-- Begin --
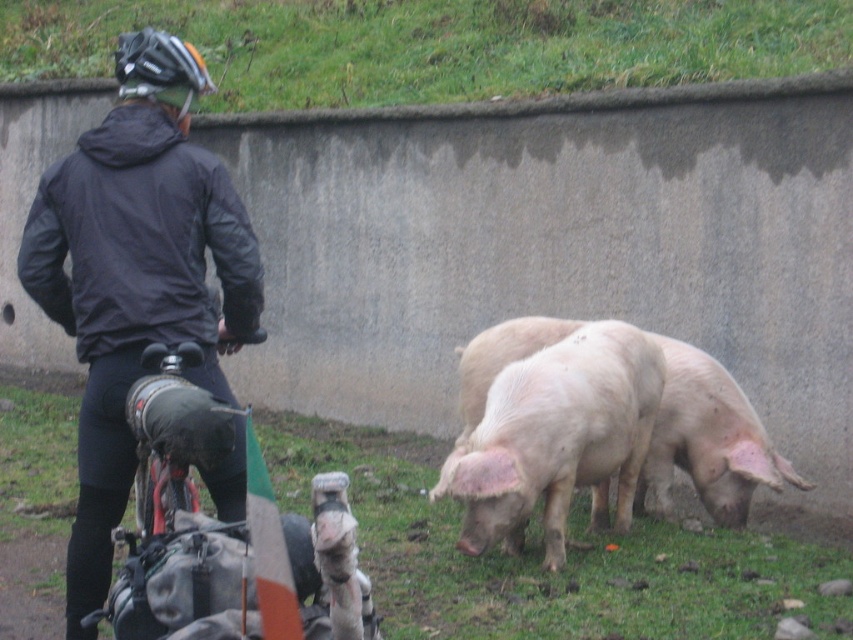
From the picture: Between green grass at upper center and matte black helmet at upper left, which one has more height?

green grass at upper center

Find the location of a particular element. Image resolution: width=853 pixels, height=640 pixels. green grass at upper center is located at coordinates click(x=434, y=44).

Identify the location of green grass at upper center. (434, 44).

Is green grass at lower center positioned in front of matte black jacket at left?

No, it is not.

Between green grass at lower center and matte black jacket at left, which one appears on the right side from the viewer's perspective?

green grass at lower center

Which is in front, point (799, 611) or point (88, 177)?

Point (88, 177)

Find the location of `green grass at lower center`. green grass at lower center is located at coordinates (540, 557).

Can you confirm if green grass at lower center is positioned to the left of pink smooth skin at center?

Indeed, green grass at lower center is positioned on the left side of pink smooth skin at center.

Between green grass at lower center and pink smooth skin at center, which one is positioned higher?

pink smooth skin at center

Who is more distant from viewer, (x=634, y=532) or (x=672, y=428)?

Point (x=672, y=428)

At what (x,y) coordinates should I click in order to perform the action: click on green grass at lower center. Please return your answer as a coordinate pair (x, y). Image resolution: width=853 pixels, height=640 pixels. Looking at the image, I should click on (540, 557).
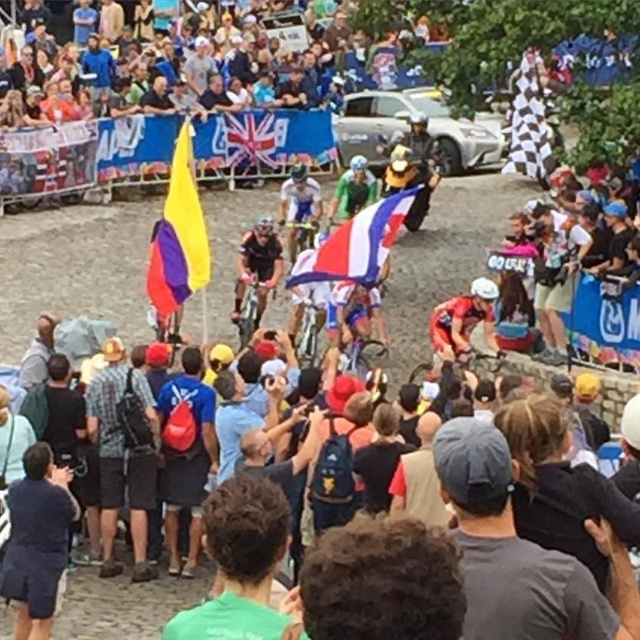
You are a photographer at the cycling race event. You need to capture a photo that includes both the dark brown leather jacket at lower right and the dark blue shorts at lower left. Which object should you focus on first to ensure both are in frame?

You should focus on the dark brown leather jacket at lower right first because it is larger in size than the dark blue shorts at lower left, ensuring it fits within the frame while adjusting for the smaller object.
-- End --
-- Begin --
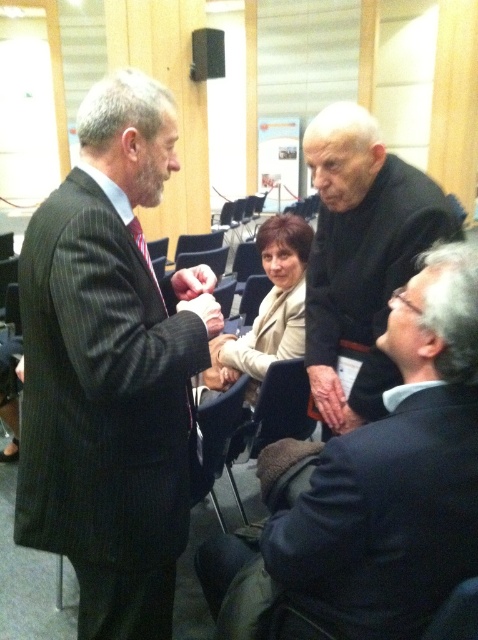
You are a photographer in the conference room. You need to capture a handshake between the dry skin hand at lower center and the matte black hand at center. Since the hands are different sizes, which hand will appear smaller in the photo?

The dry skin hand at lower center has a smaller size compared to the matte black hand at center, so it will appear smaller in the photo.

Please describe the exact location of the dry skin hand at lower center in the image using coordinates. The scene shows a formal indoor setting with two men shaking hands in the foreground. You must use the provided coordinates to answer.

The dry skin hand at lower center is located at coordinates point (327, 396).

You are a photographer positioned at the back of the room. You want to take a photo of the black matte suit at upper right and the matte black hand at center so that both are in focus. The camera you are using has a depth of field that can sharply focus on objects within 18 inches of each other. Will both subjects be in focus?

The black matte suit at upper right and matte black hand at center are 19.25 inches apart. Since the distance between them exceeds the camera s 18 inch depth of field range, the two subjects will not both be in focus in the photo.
-- End --
-- Begin --
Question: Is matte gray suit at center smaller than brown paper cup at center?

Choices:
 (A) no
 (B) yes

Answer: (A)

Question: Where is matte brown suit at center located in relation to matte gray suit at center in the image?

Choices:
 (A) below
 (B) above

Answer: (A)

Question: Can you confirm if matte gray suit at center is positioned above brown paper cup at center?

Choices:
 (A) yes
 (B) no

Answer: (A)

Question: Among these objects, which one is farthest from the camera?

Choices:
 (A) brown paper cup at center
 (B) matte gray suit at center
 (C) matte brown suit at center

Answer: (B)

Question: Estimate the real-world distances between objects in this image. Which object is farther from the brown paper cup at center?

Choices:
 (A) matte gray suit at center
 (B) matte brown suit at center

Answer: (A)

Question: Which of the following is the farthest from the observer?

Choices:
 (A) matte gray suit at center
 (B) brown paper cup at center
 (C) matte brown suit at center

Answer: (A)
-- End --
**PROMPT:** Rewrite the listing from the line with "From the picture: Between" up to and including the line with "Point (x=672, y=428)", replacing "matte black jacket" with "dark wool coat" and leaving everything else unchanged. Give only those lines.

**OUTPUT FOR THIS EXERCISE:**
From the picture: Between green grass at upper center and matte black helmet at upper left, which one has more height?

green grass at upper center

Find the location of a particular element. Image resolution: width=853 pixels, height=640 pixels. green grass at upper center is located at coordinates click(x=434, y=44).

Identify the location of green grass at upper center. (434, 44).

Is green grass at lower center positioned in front of dark wool coat at left?

No, it is not.

Between green grass at lower center and dark wool coat at left, which one appears on the right side from the viewer's perspective?

green grass at lower center

Which is in front, point (799, 611) or point (88, 177)?

Point (88, 177)

Find the location of `green grass at lower center`. green grass at lower center is located at coordinates (540, 557).

Can you confirm if green grass at lower center is positioned to the left of pink smooth skin at center?

Indeed, green grass at lower center is positioned on the left side of pink smooth skin at center.

Between green grass at lower center and pink smooth skin at center, which one is positioned higher?

pink smooth skin at center

Who is more distant from viewer, (x=634, y=532) or (x=672, y=428)?

Point (x=672, y=428)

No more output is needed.